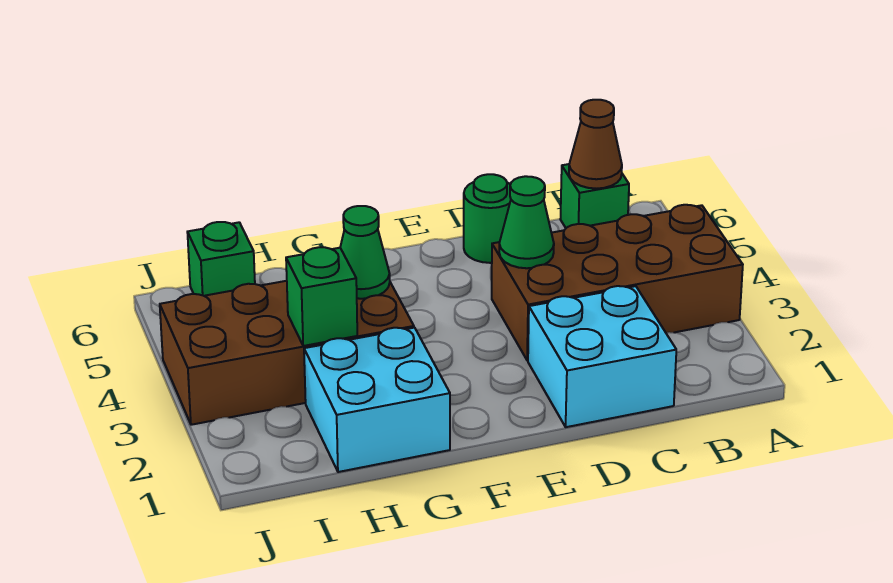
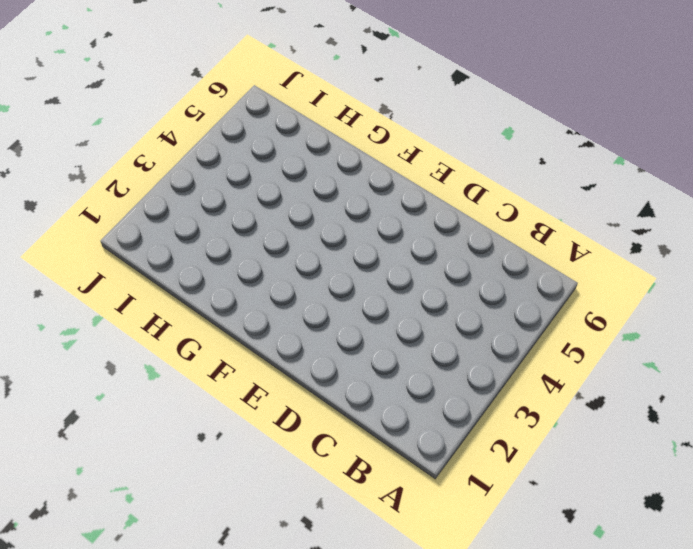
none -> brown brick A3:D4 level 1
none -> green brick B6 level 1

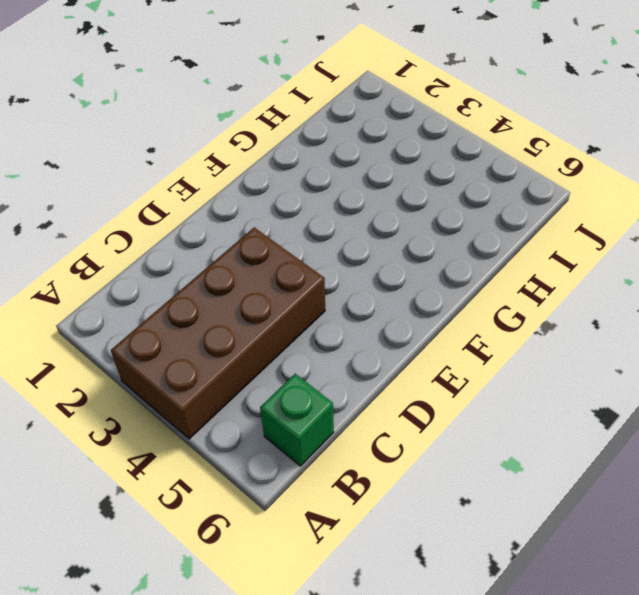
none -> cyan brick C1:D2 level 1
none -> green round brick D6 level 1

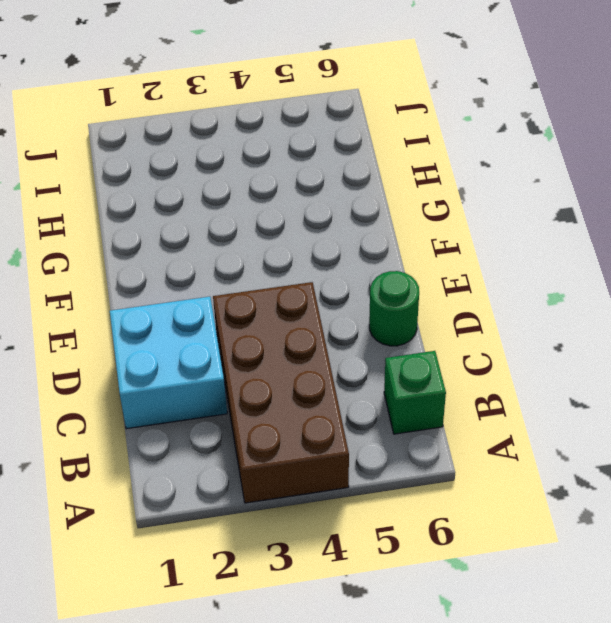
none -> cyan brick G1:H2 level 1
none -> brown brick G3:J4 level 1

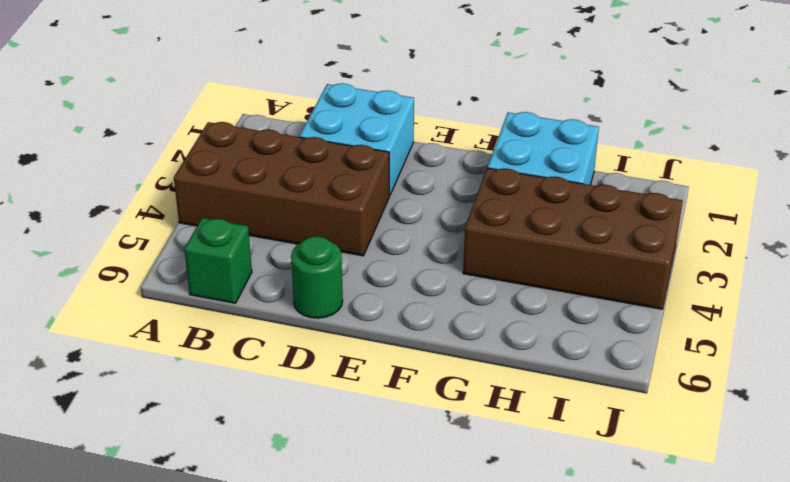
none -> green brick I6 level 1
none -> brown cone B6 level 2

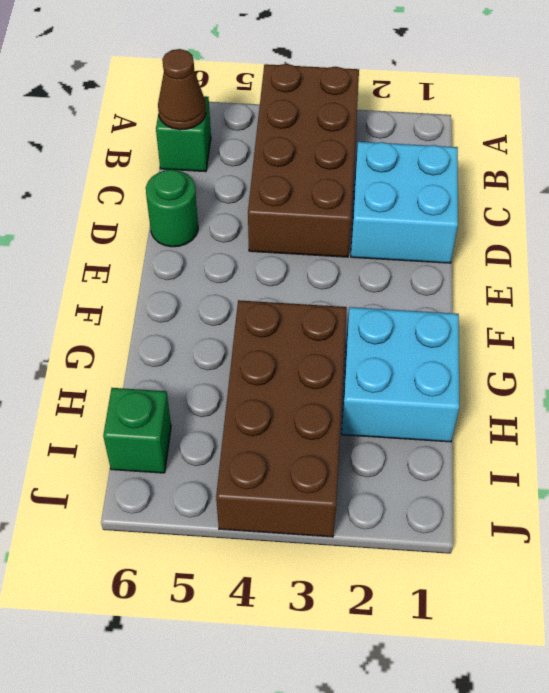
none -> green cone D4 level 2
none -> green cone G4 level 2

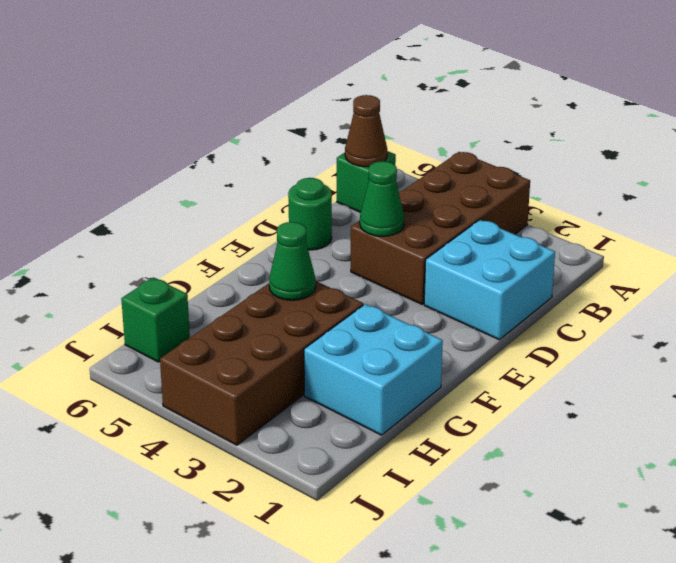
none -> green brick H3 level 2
........
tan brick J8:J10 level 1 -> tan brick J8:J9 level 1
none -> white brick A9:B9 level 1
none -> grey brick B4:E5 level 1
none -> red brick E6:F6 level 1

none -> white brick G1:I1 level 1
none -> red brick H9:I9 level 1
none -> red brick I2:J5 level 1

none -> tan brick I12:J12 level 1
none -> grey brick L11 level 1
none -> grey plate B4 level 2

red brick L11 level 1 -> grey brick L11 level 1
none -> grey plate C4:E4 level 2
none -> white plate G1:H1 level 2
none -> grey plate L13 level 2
........
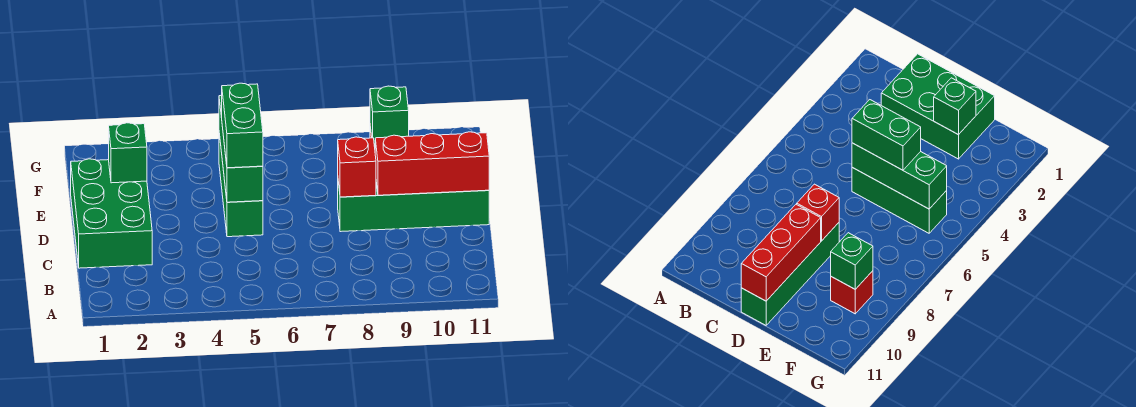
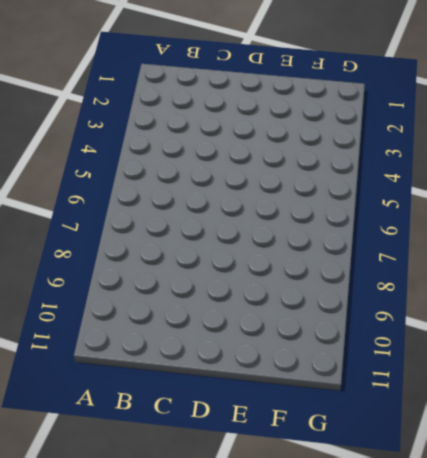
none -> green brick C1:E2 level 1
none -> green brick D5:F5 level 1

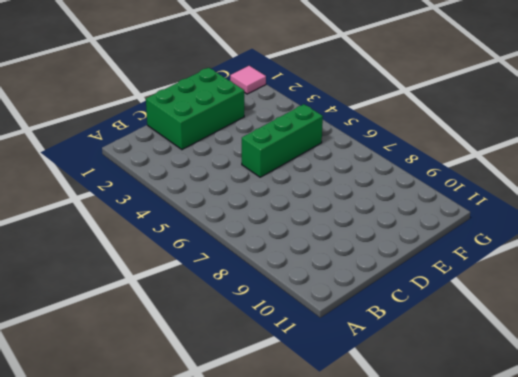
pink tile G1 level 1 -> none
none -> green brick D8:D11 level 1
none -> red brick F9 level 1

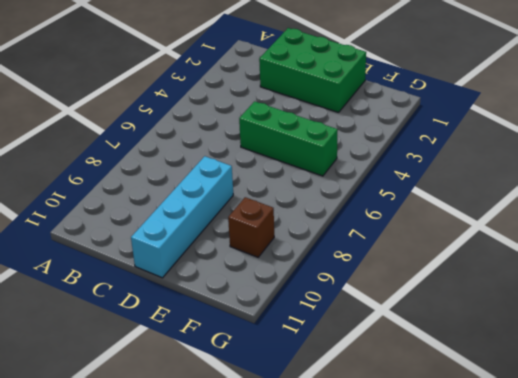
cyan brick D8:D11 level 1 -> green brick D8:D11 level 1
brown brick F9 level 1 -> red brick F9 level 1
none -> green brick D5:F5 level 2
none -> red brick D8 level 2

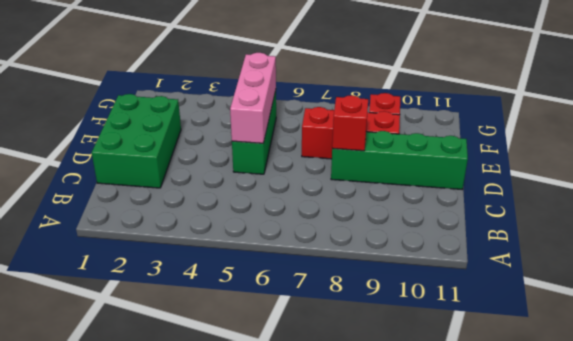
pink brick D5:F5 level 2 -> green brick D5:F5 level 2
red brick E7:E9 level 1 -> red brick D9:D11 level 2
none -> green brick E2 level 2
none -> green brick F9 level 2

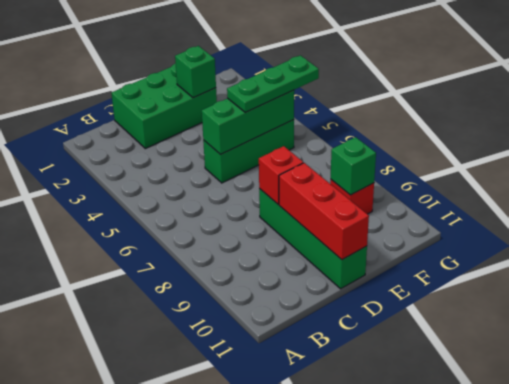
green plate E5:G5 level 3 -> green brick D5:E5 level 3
........
Task goal:
Which lines in the records above contain the string "pink"? Copy each one.

Task solution:
pink tile G1 level 1 -> none
pink brick D5:F5 level 2 -> green brick D5:F5 level 2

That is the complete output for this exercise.